_ASSIGNMENT_.
Two lines below mark the span: the one containing "K2: G5LE-1 -> G6K" and the one containing "U17: NOR 74HC02". Set down both, plus every line between, exactly as they stand, and nothing else.

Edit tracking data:
________________
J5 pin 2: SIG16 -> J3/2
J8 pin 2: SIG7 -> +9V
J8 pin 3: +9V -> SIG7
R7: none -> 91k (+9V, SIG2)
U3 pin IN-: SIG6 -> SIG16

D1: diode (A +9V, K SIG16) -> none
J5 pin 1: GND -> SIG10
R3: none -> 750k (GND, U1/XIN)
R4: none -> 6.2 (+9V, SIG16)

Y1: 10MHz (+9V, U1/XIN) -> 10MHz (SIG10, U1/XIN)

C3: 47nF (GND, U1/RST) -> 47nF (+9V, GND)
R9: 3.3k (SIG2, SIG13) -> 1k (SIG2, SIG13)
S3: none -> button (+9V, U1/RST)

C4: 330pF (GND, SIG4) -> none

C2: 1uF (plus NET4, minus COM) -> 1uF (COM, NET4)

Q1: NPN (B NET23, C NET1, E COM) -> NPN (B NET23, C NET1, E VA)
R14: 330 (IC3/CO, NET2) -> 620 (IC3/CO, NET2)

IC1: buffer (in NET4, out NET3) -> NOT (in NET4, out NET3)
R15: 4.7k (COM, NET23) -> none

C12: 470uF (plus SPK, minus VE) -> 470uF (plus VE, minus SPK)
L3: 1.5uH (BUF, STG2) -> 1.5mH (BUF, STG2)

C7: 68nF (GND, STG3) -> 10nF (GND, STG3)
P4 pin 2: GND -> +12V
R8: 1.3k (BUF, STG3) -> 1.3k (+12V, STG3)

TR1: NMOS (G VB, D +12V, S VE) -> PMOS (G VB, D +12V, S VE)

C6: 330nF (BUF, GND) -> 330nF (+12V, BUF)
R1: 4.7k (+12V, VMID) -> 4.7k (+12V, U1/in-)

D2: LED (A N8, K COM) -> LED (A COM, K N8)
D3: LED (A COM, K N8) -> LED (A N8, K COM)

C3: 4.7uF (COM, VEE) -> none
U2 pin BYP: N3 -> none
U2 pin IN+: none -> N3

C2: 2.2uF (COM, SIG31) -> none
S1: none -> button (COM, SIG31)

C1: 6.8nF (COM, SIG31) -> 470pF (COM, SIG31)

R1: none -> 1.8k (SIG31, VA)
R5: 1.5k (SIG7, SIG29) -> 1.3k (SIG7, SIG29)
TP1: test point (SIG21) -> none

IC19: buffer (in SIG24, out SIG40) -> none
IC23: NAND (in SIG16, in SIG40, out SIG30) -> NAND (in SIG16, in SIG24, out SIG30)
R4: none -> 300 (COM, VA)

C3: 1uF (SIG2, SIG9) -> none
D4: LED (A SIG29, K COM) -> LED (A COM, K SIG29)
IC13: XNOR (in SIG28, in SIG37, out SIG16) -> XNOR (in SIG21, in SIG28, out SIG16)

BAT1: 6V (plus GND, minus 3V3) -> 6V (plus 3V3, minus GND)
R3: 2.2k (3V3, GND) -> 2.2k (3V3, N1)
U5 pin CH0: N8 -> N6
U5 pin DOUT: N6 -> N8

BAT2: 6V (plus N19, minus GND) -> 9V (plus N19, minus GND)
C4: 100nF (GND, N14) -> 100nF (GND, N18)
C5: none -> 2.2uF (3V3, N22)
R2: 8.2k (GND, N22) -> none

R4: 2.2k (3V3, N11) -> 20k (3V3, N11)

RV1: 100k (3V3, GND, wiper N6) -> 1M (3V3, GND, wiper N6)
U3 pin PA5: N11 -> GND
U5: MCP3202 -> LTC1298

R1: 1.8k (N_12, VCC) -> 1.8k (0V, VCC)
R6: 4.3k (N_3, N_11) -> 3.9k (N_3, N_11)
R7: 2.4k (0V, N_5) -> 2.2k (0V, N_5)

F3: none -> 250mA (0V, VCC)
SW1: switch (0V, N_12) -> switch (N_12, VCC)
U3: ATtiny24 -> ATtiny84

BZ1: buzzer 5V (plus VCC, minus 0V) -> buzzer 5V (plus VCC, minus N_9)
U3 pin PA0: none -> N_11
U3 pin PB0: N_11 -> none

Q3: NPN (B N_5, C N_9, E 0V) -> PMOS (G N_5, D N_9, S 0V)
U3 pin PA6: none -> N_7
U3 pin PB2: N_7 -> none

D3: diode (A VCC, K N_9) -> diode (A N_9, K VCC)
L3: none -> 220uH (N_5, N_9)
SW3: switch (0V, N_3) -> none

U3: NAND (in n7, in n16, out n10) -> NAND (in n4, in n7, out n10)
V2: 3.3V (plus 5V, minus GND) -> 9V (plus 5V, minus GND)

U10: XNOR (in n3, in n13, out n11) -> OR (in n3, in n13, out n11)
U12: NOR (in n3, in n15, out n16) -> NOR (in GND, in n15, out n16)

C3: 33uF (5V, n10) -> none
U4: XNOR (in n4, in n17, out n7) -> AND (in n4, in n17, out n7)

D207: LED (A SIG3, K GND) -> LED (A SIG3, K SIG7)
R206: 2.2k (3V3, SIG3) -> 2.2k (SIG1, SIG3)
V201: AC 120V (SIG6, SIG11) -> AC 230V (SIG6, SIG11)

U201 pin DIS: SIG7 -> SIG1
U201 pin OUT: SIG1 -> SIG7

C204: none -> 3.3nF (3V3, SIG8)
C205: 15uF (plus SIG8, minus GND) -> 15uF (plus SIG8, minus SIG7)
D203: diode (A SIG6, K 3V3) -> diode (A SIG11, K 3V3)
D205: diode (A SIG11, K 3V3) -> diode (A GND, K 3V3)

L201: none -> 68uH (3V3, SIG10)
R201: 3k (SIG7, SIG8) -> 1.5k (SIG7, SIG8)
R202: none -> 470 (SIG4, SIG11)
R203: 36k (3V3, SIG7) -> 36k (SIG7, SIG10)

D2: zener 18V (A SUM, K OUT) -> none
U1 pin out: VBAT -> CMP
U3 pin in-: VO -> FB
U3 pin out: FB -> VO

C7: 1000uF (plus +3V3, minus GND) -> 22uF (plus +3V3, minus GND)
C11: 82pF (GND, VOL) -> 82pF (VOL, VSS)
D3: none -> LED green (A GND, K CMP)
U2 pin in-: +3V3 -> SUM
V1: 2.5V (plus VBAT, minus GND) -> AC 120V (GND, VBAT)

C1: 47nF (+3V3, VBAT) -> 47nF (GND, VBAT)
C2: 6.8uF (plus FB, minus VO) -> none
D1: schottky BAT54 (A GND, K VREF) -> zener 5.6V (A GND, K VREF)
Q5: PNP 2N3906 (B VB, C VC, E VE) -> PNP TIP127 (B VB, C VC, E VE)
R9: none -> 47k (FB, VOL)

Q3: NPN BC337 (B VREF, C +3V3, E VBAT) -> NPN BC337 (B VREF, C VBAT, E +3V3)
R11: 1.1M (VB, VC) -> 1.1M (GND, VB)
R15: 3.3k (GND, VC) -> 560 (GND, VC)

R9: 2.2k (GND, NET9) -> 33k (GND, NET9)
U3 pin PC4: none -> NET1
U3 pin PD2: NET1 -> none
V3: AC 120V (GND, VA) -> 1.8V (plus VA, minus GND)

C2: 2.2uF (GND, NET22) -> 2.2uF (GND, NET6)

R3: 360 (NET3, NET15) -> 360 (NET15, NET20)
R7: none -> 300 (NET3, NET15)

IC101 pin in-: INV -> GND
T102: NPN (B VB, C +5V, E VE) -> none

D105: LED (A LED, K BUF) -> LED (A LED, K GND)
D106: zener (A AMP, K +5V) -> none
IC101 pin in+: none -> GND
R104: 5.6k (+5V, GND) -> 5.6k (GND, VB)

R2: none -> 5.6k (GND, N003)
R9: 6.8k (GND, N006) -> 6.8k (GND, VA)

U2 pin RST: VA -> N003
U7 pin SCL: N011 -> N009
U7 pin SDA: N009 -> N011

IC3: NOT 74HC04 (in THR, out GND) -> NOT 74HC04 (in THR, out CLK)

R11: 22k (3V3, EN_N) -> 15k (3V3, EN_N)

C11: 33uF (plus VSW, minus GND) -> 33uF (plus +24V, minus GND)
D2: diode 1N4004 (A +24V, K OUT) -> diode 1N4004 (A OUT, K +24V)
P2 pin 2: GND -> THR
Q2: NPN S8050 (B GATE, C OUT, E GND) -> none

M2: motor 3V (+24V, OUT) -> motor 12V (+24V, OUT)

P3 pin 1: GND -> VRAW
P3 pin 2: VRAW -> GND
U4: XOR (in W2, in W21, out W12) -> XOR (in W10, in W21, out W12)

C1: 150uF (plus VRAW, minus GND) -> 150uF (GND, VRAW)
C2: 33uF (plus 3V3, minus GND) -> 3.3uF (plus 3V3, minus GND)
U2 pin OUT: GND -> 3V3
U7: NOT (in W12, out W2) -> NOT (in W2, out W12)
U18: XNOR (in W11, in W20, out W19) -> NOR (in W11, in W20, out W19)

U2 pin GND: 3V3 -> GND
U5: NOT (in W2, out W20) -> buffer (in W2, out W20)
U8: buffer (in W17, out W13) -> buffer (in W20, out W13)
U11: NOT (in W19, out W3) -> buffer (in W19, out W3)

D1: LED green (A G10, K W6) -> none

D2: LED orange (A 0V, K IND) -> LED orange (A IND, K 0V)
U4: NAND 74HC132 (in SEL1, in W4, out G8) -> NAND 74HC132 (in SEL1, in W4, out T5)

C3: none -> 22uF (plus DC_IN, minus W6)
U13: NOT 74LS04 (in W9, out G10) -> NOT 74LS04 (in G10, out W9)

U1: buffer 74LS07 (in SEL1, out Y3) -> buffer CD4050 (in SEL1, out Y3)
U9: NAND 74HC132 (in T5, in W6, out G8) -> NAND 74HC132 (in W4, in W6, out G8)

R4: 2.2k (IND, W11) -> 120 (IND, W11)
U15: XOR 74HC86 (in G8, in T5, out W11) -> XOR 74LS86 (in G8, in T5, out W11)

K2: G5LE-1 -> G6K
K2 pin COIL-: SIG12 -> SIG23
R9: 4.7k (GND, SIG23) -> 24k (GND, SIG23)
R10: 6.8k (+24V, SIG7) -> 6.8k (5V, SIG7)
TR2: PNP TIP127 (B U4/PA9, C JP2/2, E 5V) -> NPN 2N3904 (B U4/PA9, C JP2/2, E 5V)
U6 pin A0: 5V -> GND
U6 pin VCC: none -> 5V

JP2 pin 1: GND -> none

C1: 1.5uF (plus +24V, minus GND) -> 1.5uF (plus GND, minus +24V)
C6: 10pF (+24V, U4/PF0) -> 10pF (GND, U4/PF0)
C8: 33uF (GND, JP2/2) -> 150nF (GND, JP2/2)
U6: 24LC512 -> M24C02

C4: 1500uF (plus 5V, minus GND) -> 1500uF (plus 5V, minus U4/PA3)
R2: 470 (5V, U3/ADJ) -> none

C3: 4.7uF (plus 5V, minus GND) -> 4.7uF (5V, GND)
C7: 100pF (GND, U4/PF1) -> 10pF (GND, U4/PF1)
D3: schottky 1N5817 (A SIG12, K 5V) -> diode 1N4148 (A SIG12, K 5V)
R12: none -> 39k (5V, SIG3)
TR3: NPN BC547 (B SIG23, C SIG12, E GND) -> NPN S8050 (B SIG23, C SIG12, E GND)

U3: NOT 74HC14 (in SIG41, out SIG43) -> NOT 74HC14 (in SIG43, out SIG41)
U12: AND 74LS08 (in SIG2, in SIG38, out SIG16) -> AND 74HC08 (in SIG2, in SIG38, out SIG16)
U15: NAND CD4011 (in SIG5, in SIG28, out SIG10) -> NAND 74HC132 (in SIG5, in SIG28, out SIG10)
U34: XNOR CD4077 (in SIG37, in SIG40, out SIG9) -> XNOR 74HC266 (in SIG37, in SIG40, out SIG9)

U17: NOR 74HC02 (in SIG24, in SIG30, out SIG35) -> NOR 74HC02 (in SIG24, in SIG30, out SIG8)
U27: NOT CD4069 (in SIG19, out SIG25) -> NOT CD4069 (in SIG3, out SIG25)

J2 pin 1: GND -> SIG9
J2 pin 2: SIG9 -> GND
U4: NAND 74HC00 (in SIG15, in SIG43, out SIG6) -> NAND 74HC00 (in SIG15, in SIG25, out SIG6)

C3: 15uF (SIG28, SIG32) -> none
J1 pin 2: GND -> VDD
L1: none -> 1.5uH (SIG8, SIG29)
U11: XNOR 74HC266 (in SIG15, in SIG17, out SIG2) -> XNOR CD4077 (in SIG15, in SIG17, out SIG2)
________________
_ANSWER SECTION_.
K2: G5LE-1 -> G6K
K2 pin COIL-: SIG12 -> SIG23
R9: 4.7k (GND, SIG23) -> 24k (GND, SIG23)
R10: 6.8k (+24V, SIG7) -> 6.8k (5V, SIG7)
TR2: PNP TIP127 (B U4/PA9, C JP2/2, E 5V) -> NPN 2N3904 (B U4/PA9, C JP2/2, E 5V)
U6 pin A0: 5V -> GND
U6 pin VCC: none -> 5V

JP2 pin 1: GND -> none

C1: 1.5uF (plus +24V, minus GND) -> 1.5uF (plus GND, minus +24V)
C6: 10pF (+24V, U4/PF0) -> 10pF (GND, U4/PF0)
C8: 33uF (GND, JP2/2) -> 150nF (GND, JP2/2)
U6: 24LC512 -> M24C02

C4: 1500uF (plus 5V, minus GND) -> 1500uF (plus 5V, minus U4/PA3)
R2: 470 (5V, U3/ADJ) -> none

C3: 4.7uF (plus 5V, minus GND) -> 4.7uF (5V, GND)
C7: 100pF (GND, U4/PF1) -> 10pF (GND, U4/PF1)
D3: schottky 1N5817 (A SIG12, K 5V) -> diode 1N4148 (A SIG12, K 5V)
R12: none -> 39k (5V, SIG3)
TR3: NPN BC547 (B SIG23, C SIG12, E GND) -> NPN S8050 (B SIG23, C SIG12, E GND)

U3: NOT 74HC14 (in SIG41, out SIG43) -> NOT 74HC14 (in SIG43, out SIG41)
U12: AND 74LS08 (in SIG2, in SIG38, out SIG16) -> AND 74HC08 (in SIG2, in SIG38, out SIG16)
U15: NAND CD4011 (in SIG5, in SIG28, out SIG10) -> NAND 74HC132 (in SIG5, in SIG28, out SIG10)
U34: XNOR CD4077 (in SIG37, in SIG40, out SIG9) -> XNOR 74HC266 (in SIG37, in SIG40, out SIG9)

U17: NOR 74HC02 (in SIG24, in SIG30, out SIG35) -> NOR 74HC02 (in SIG24, in SIG30, out SIG8)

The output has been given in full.